WHAT THE TASK ASKS :: Output all the data exactly. Pictures do not belong in the copy.

DATA FOR THIS TASK ::
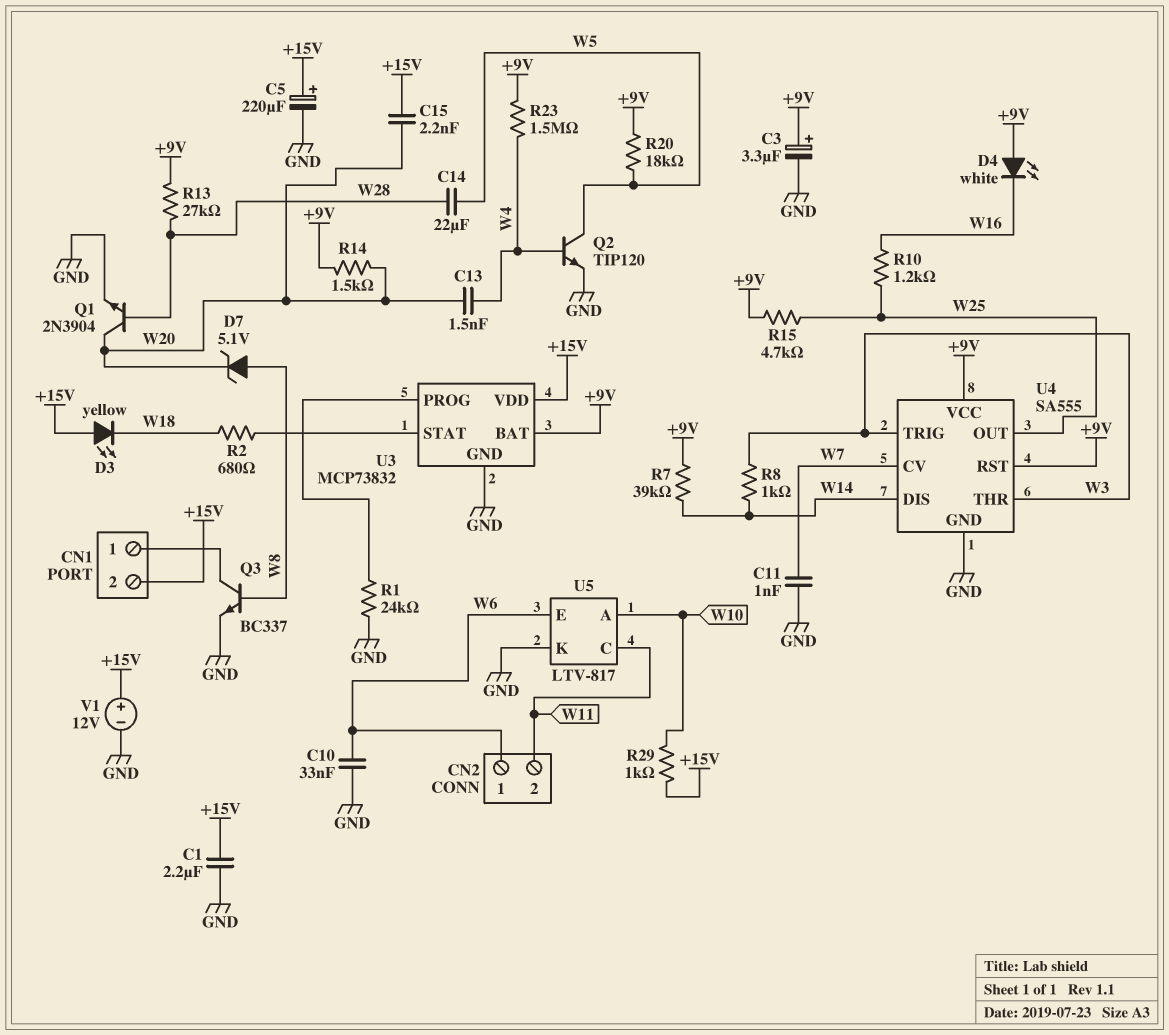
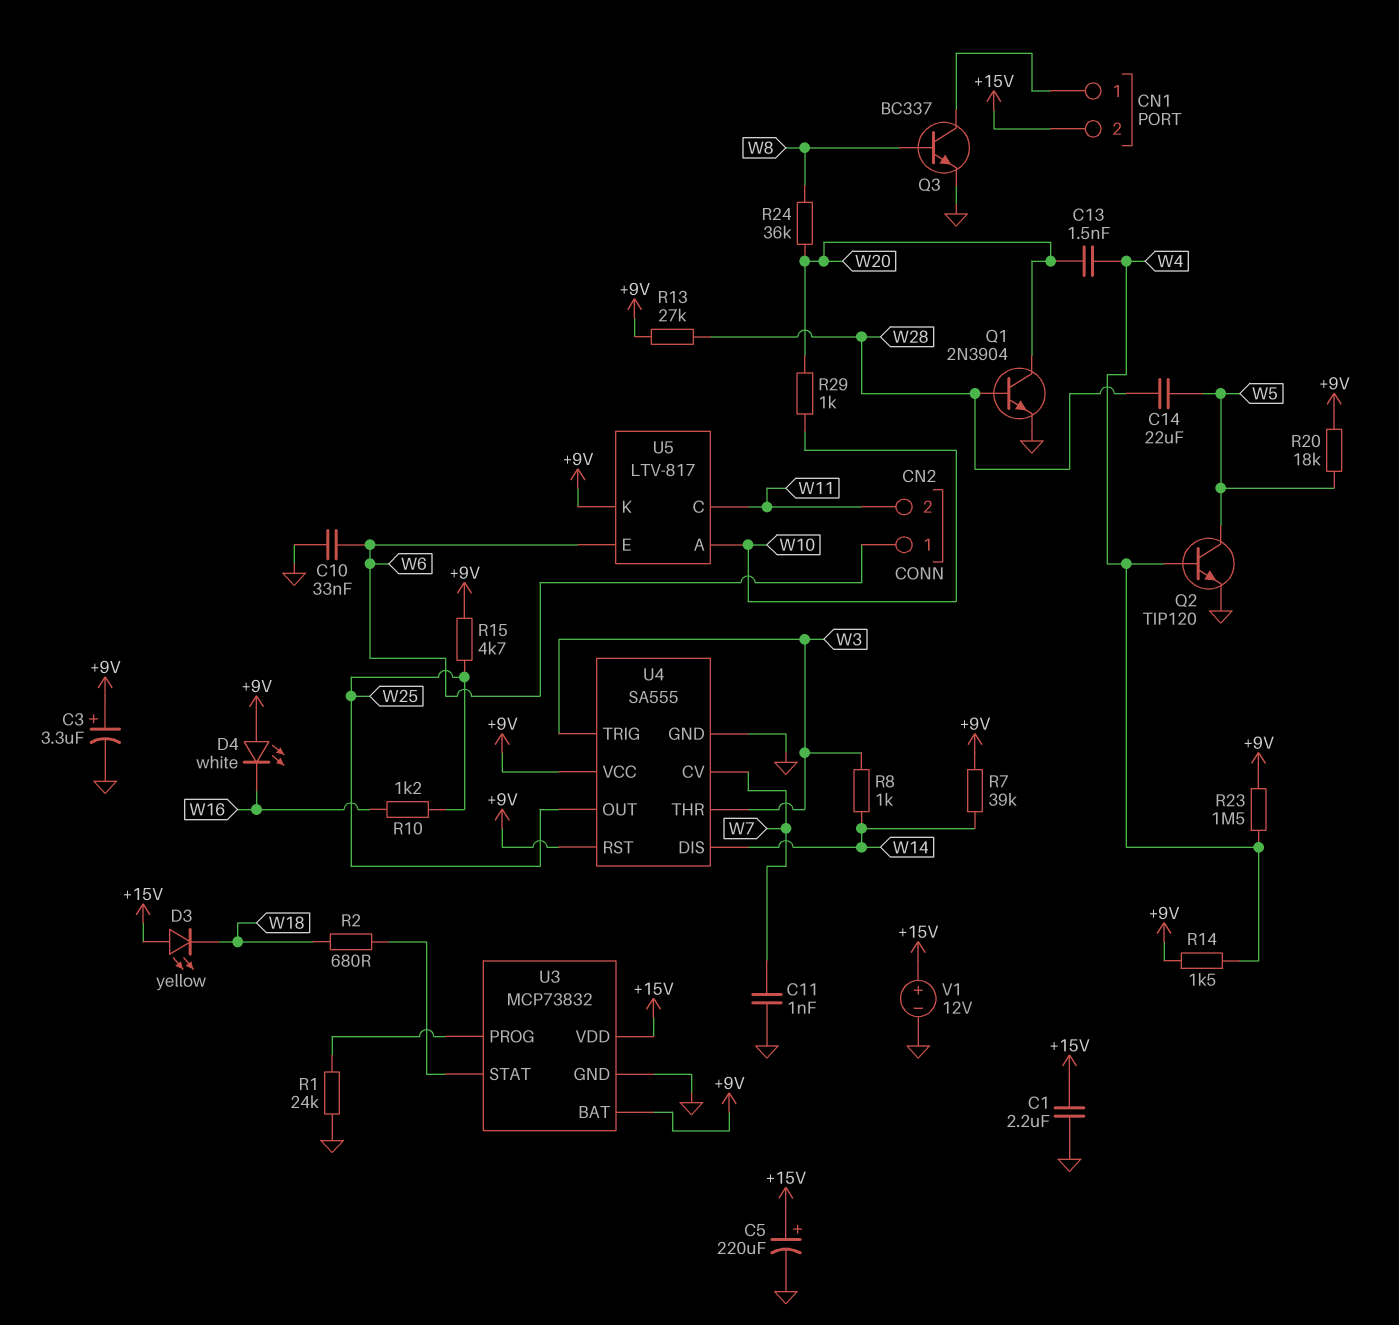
C15: 2.2nF (+15V, W20) -> none
D7: zener 5.1V (A W8, K W20) -> none
R14: 1.5k (+9V, W20) -> 1.5k (+9V, W4)
R24: none -> 36k (W8, W20)
R29: 1k (+15V, W10) -> 1k (W10, W20)
U5 pin K: GND -> +9V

SOLUTION TO THE EXERCISE ::
C15: 2.2nF (+15V, W20) -> none
D7: zener 5.1V (A W8, K W20) -> none
R14: 1.5k (+9V, W20) -> 1.5k (+9V, W4)
R24: none -> 36k (W8, W20)
R29: 1k (+15V, W10) -> 1k (W10, W20)
U5 pin K: GND -> +9V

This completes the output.